BEGIN
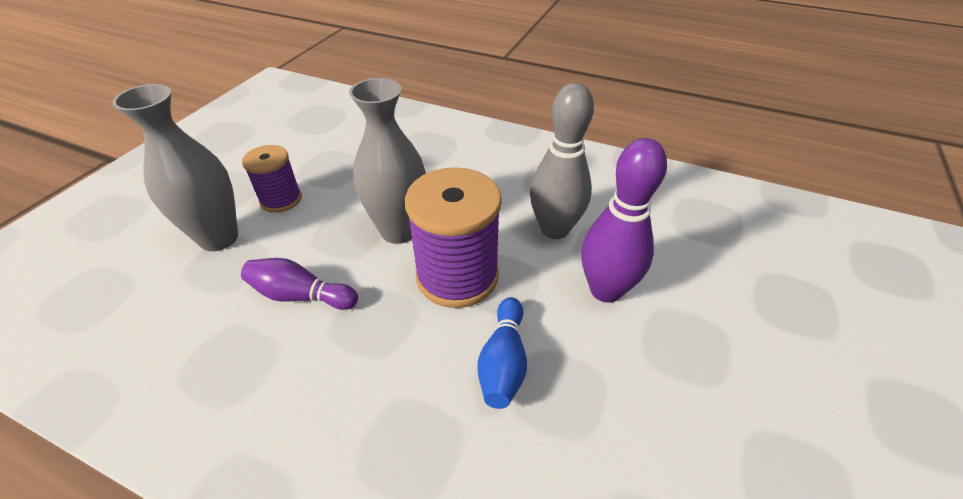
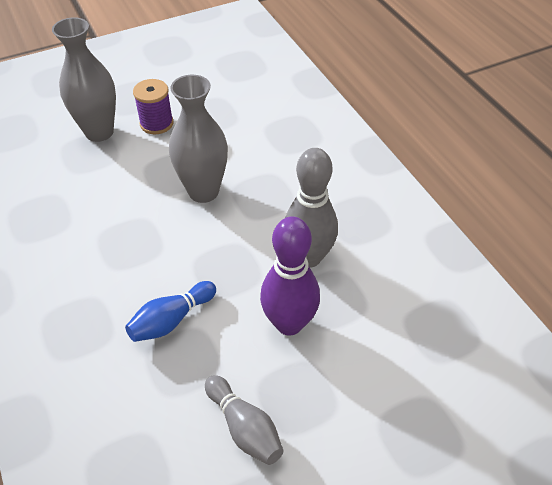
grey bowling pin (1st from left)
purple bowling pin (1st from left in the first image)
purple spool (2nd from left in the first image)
END
What to produce: The answer must be every line of the listing that holds the word "bowling".

Exercise output:
grey bowling pin (1st from left)
purple bowling pin (1st from left in the first image)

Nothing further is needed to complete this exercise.